# PROMPT
Print, in exact form, the lines below from the one containing "none -> tan brick A5:D6 level 1" through the one containing "none -> yellow brick L2:L3 level 1", and omit all others.

# MATERIAL FOR THE TASK
((

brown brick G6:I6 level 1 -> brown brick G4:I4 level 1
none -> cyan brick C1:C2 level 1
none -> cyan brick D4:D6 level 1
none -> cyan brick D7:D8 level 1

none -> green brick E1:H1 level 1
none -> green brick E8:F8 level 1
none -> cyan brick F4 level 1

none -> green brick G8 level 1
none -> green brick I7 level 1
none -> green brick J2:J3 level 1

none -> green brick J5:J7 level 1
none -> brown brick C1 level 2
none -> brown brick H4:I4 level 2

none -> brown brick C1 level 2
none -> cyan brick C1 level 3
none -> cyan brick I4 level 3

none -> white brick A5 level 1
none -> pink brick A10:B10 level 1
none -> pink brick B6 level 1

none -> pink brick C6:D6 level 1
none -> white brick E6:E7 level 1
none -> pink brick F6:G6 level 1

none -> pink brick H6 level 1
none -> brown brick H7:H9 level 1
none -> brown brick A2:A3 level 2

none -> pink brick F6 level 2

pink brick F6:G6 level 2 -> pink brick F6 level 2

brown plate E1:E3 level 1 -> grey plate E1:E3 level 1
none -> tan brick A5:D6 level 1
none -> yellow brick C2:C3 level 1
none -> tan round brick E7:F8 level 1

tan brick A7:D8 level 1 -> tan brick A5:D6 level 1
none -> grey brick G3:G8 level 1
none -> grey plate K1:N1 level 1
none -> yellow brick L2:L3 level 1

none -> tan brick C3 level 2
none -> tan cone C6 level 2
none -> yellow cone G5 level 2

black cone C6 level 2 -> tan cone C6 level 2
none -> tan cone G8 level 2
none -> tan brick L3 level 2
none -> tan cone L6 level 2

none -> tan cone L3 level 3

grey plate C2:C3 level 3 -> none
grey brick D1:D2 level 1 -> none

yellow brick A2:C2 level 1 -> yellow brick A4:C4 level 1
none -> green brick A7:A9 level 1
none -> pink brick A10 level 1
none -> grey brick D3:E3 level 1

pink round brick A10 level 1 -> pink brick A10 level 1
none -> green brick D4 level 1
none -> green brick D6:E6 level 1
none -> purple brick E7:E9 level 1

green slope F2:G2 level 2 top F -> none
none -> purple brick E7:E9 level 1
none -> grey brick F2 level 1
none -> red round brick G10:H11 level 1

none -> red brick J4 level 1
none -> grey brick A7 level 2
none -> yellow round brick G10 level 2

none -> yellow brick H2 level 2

))

# YOUR SOLUTION
none -> tan brick A5:D6 level 1
none -> yellow brick C2:C3 level 1
none -> tan round brick E7:F8 level 1

tan brick A7:D8 level 1 -> tan brick A5:D6 level 1
none -> grey brick G3:G8 level 1
none -> grey plate K1:N1 level 1
none -> yellow brick L2:L3 level 1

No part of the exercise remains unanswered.